== Working data ==

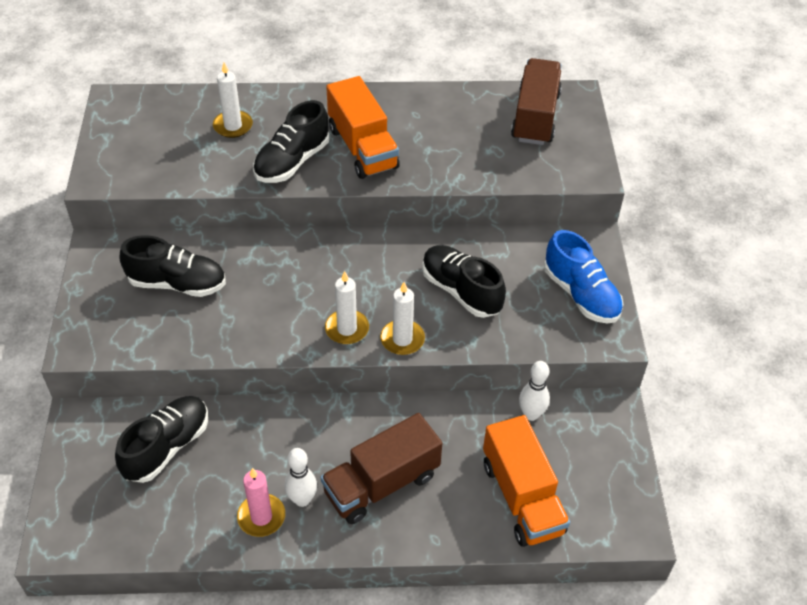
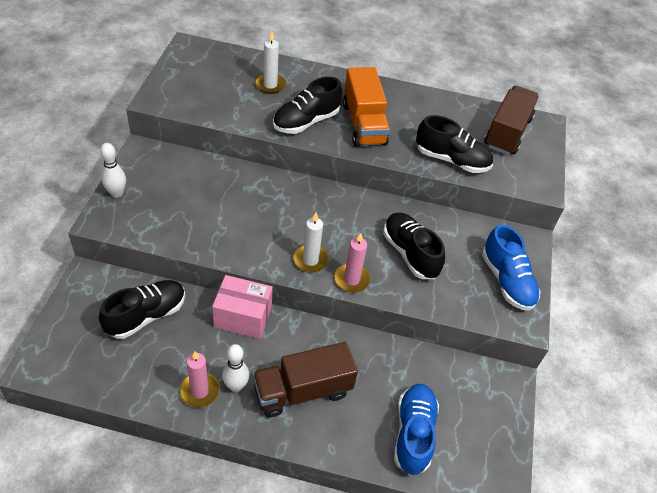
camera: 10 degrees right, 0 degrees up
(177, 283) = (192, 192): black shoe -> black shoe (451, 160)
(284, 418) = (243, 317): none -> pink box
(402, 339) = (351, 279): white candle -> pink candle
(522, 497) = (413, 434): orange truck -> blue shoe
(531, 414) = (440, 367): white bowling pin -> white bowling pin (117, 193)

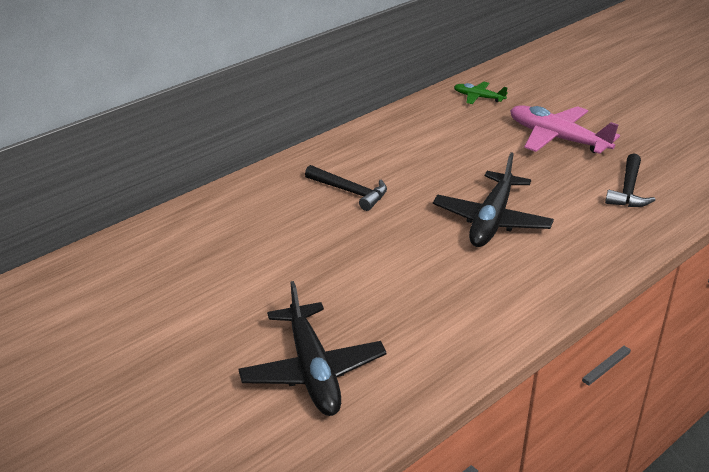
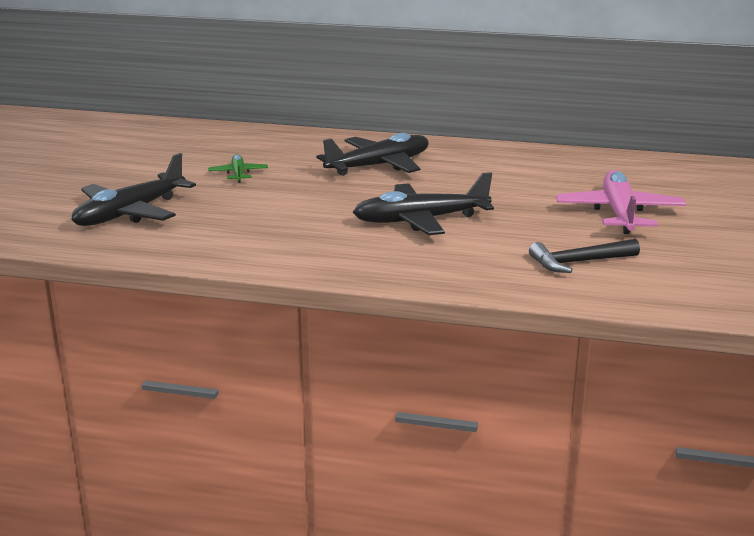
camera: 55 degrees right, 10 degrees down
(350, 192) = (379, 166): black hammer -> black plane
(478, 97) = (630, 168): green plane -> green plane (238, 174)

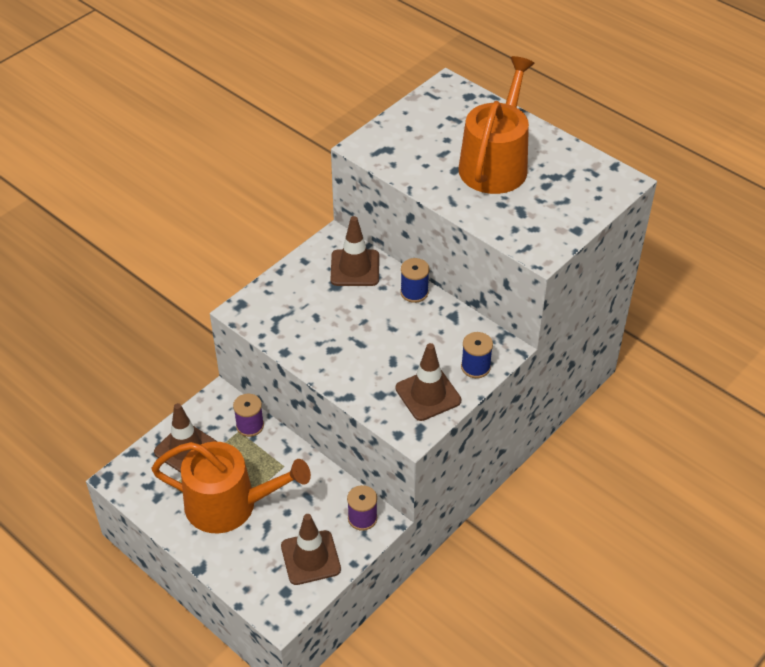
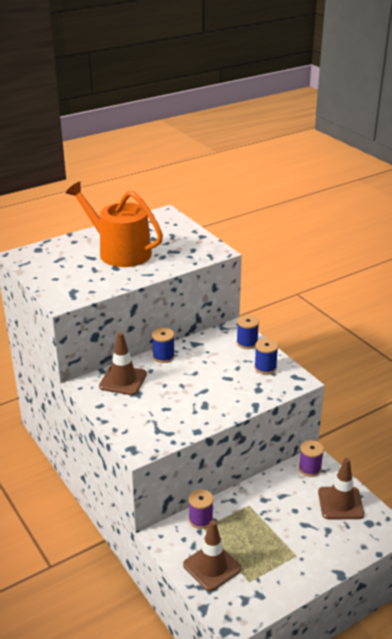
camera: 75 degrees left, 15 degrees down
(230, 504) = (279, 545): orange watering can -> none
(428, 394) = (265, 367): brown traffic cone -> blue spool

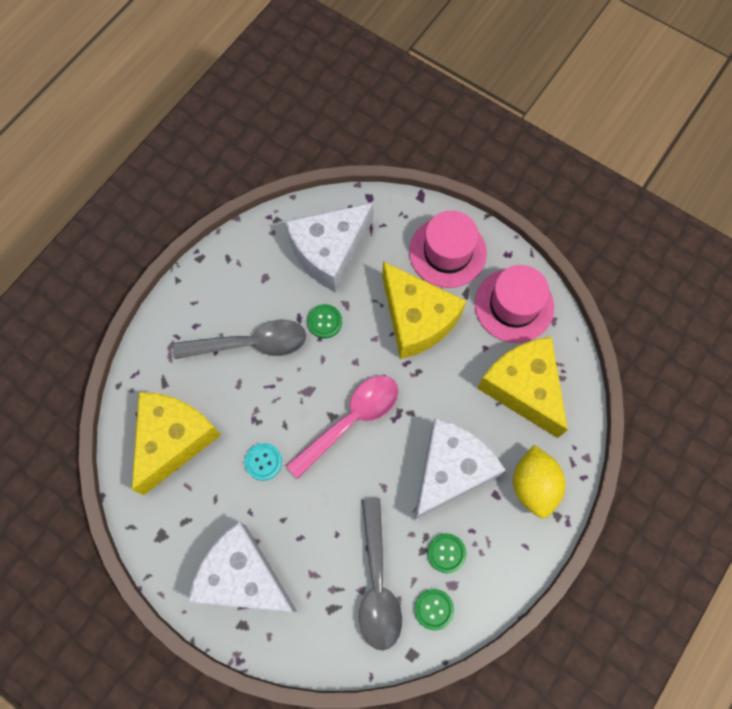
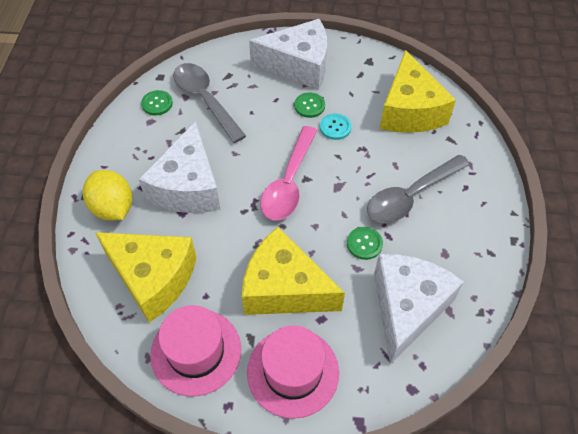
camera: 150 degrees right, 15 degrees down
(446, 553) = (164, 136): green button -> green button (309, 106)

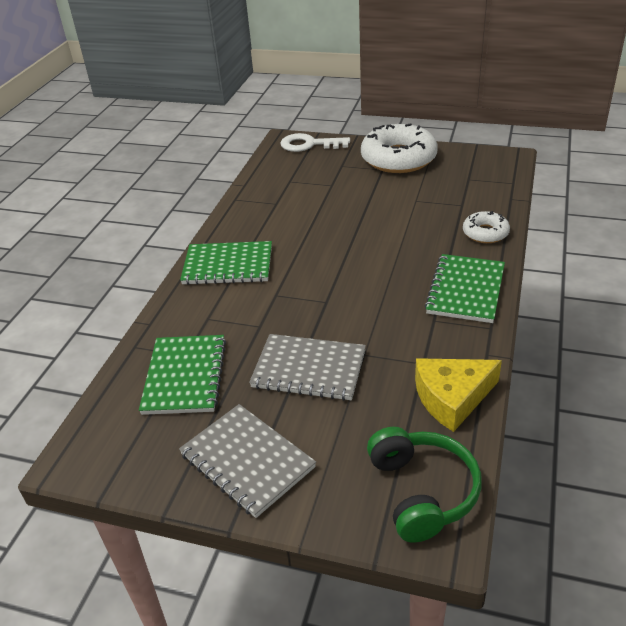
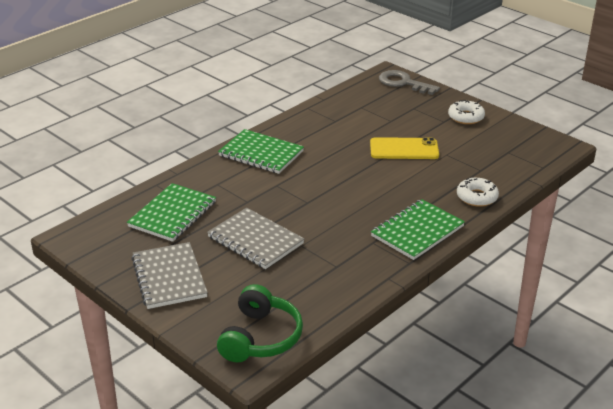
camera: 25 degrees right, 5 degrees down
(309, 144) = (403, 83): white key -> grey key
(371, 209) = (404, 149): none -> yellow phone
(398, 158) = (466, 117): white donut -> white donut, size x0.52
(452, 398) = (334, 294): yellow cheese -> none

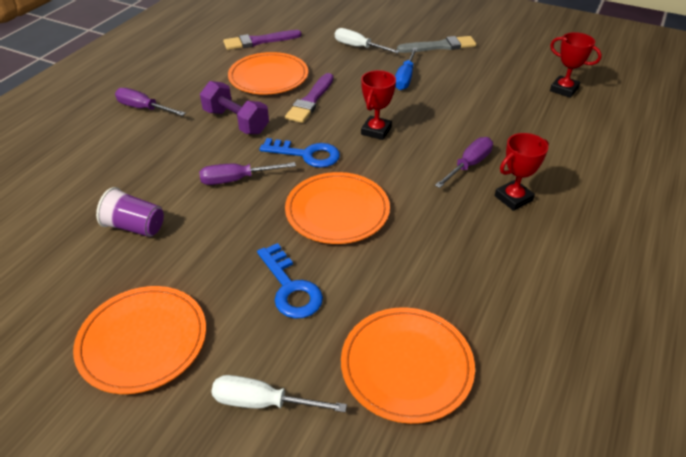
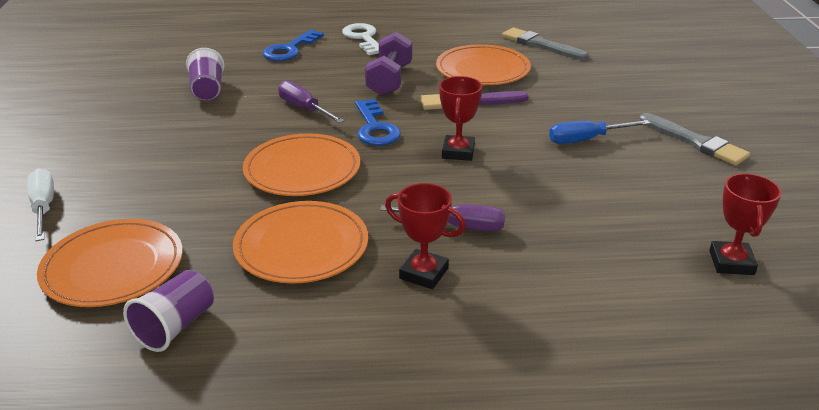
camera: 60 degrees right, 10 degrees down
(143, 341) = (85, 138): orange plate -> orange plate (301, 246)
(144, 108) = (363, 38): purple screwdriver -> white key
(259, 41) = (541, 45): purple brush -> grey brush
(290, 288) = (179, 179): blue key -> blue key (289, 49)
(358, 47) = (611, 95): white screwdriver -> none
(376, 131) = (458, 152): red trophy -> red trophy turned 75 degrees counterclockwise
(512, 343) = (175, 327): none -> purple cup

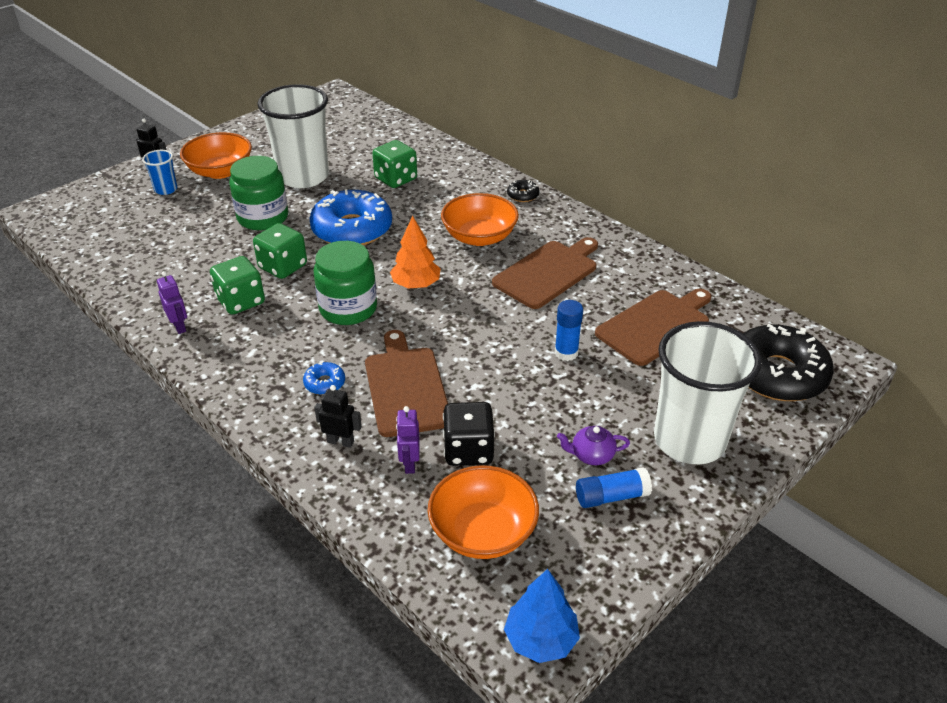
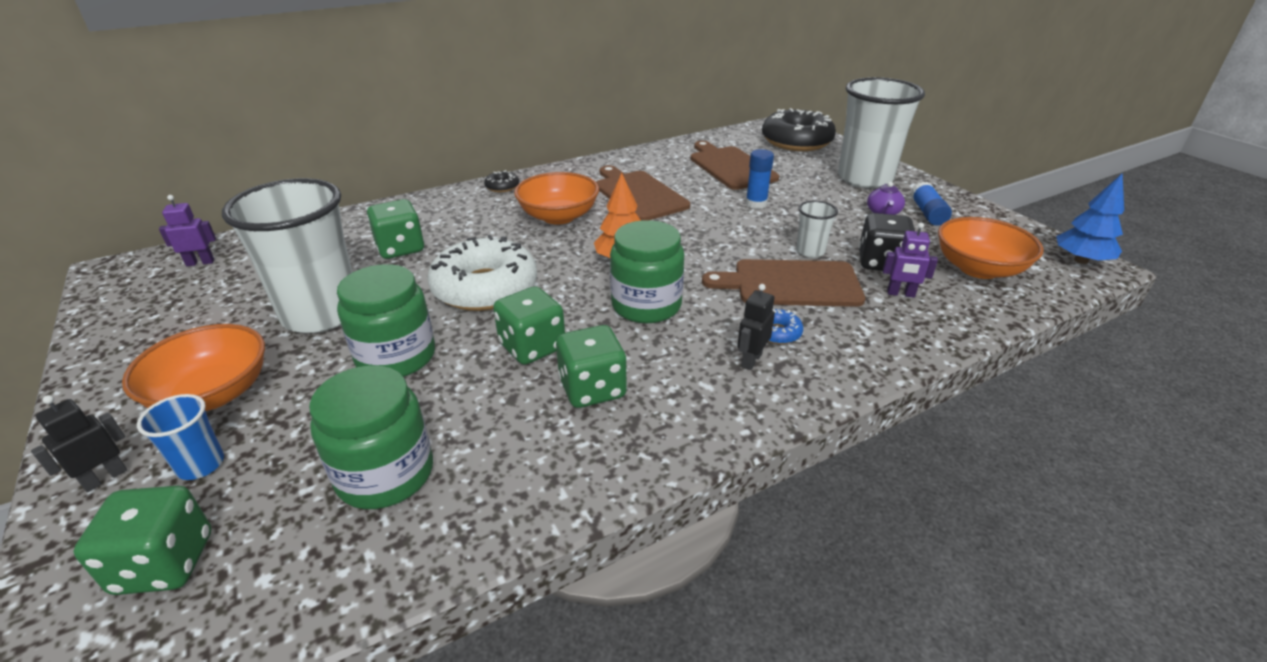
camera: 75 degrees left, 5 degrees down
(105, 205) = (164, 563): none -> green dice
(160, 245) = (385, 474): none -> green jar
(179, 326) = (626, 453): purple robot -> purple robot (200, 262)
(340, 441) = (872, 330): black robot -> black robot (751, 360)
(352, 229) = (485, 288): blue donut -> white donut
(474, 398) = (810, 251): none -> white cup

===

**Task directions**
Among the records above, find each line holding "purple" and list it.

**Response**
(144, 108) = (363, 38): purple screwdriver -> white key
(259, 41) = (541, 45): purple brush -> grey brush
(512, 343) = (175, 327): none -> purple cup
(179, 326) = (626, 453): purple robot -> purple robot (200, 262)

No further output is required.